▸ WHAT IS REQUIRED
Below is a listing to copy exactly; no image goes into the copy.

▸ GIVEN DATA
[Start of Attachment]

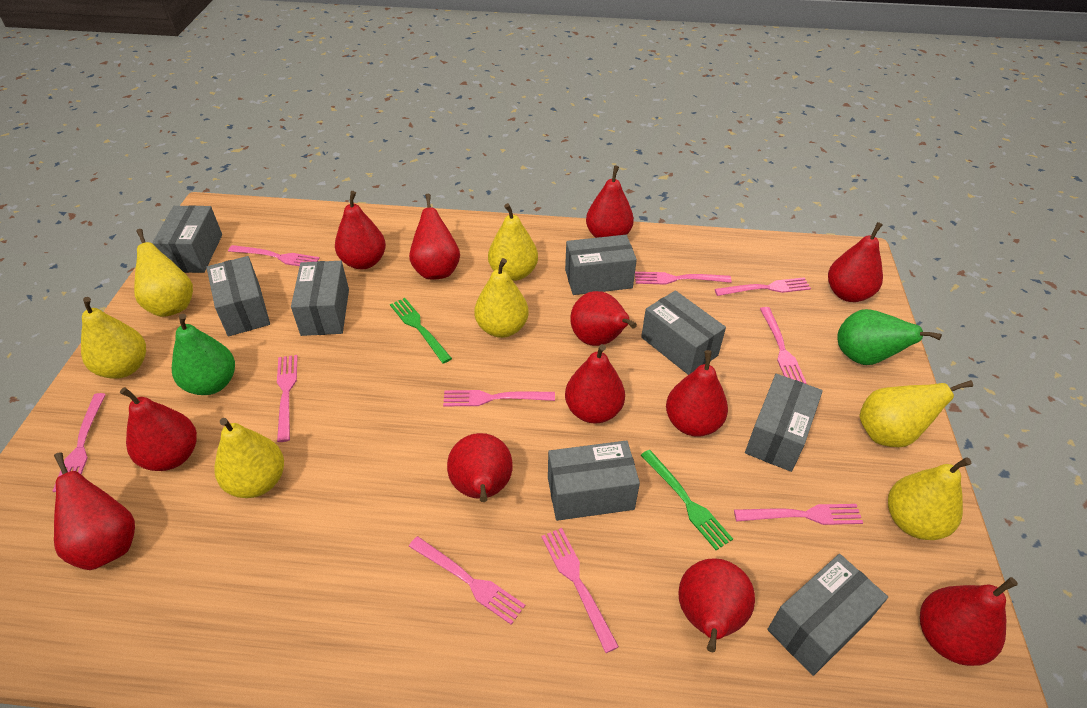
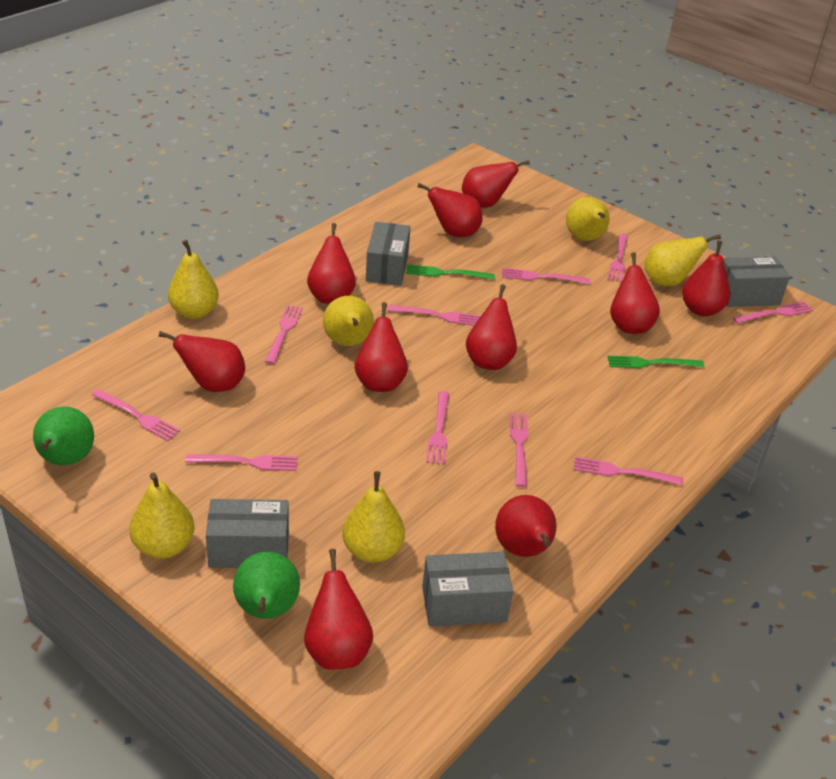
grey box: 8 -> 4
red pear: 12 -> 10
yellow pear: 7 -> 6

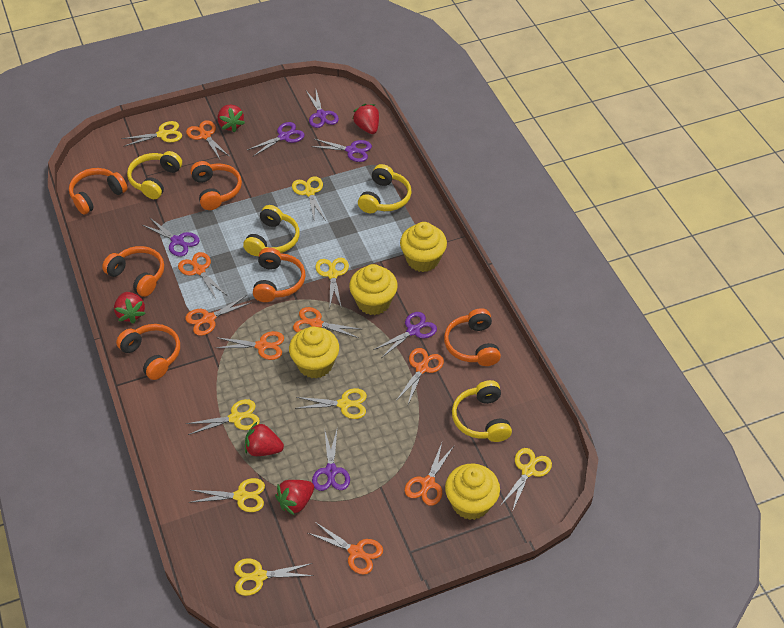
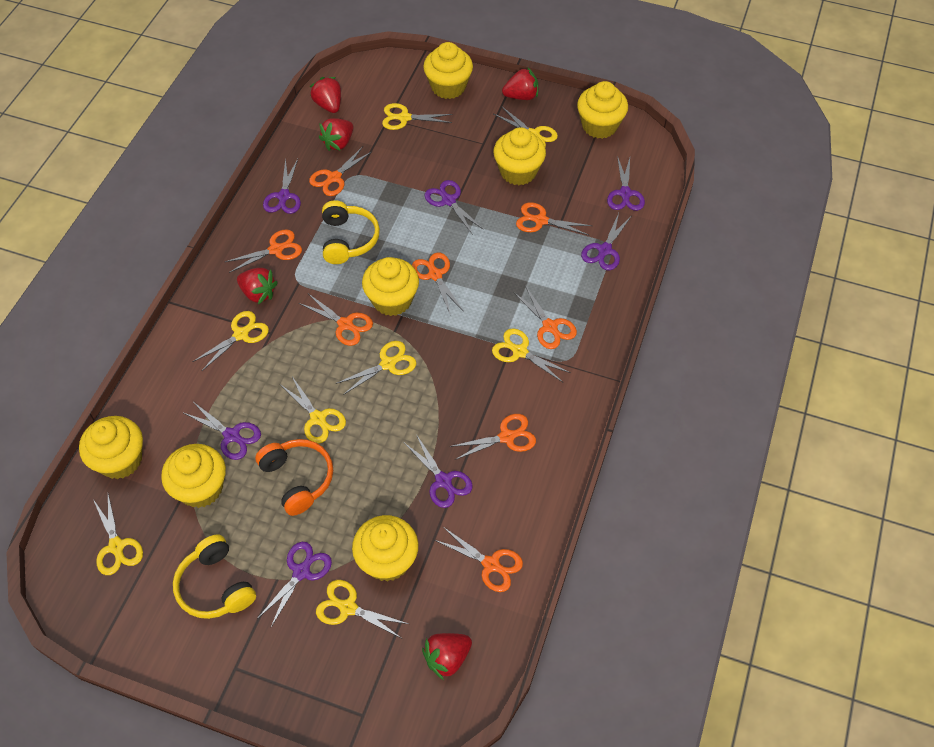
orange headphones: 6 -> 1
purple scissors: 6 -> 7
yellow cupcake: 4 -> 7
yellow headphones: 4 -> 2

[End of Attachment]

▸ FINAL ANSWER
grey box: 8 -> 4
red pear: 12 -> 10
yellow pear: 7 -> 6

orange headphones: 6 -> 1
purple scissors: 6 -> 7
yellow cupcake: 4 -> 7
yellow headphones: 4 -> 2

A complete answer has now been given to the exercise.